WHAT YOU ARE ASKED TO DO: Line for line, return the data exactly, omitting all pictures.

[Scene change data]
========================================

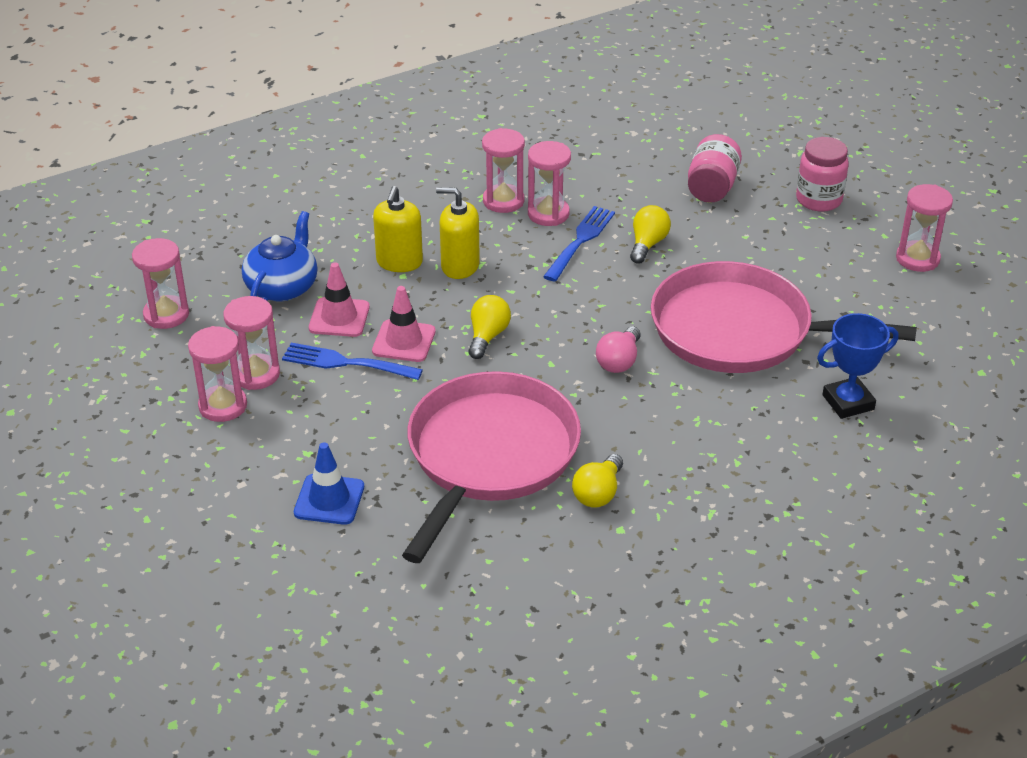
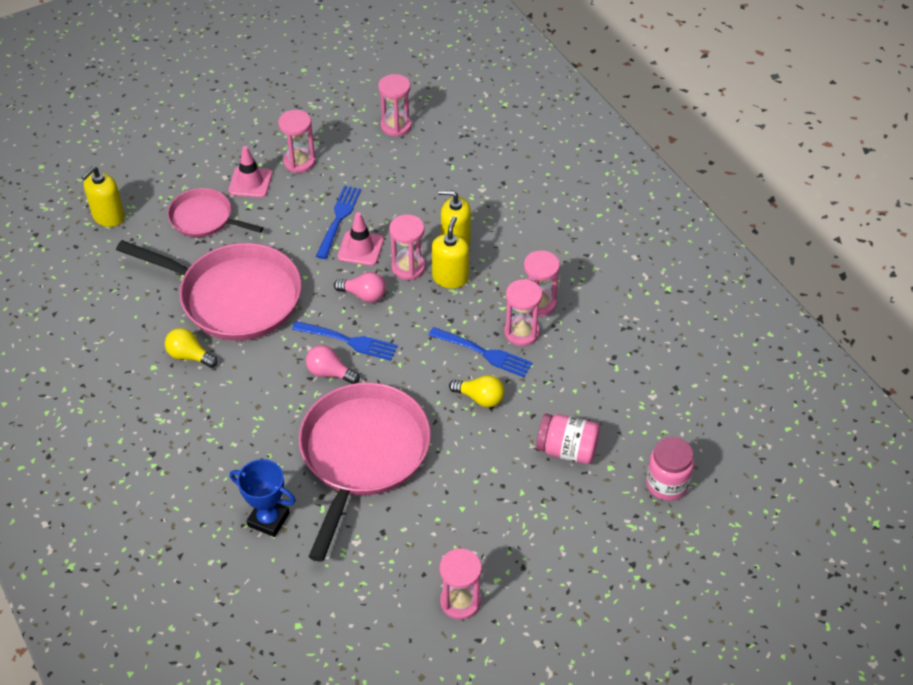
camera: 90 degrees right, 10 degrees up
(256, 374) = (330, 175): pink hourglass -> pink hourglass (408, 267)
(282, 287) = (425, 181): blue teapot -> none
(312, 614) = (108, 216): none -> yellow soap dispenser
(329, 500) = (204, 218): blue traffic cone -> pink pan
(339, 317) = (389, 212): pink traffic cone -> pink traffic cone (250, 182)
(487, 336) = (364, 295): yellow light bulb -> pink light bulb
(566, 348) = (348, 341): none -> blue fork
(818, 200) = (551, 532): pink jar -> pink jar (667, 484)
(848, 402) = (268, 519): blue trophy -> blue trophy turned 45 degrees counterclockwise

========================================

SOLUTION TO THE EXERCISE:
camera: 90 degrees right, 10 degrees up
(256, 374) = (330, 175): pink hourglass -> pink hourglass (408, 267)
(282, 287) = (425, 181): blue teapot -> none
(312, 614) = (108, 216): none -> yellow soap dispenser
(329, 500) = (204, 218): blue traffic cone -> pink pan
(339, 317) = (389, 212): pink traffic cone -> pink traffic cone (250, 182)
(487, 336) = (364, 295): yellow light bulb -> pink light bulb
(566, 348) = (348, 341): none -> blue fork
(818, 200) = (551, 532): pink jar -> pink jar (667, 484)
(848, 402) = (268, 519): blue trophy -> blue trophy turned 45 degrees counterclockwise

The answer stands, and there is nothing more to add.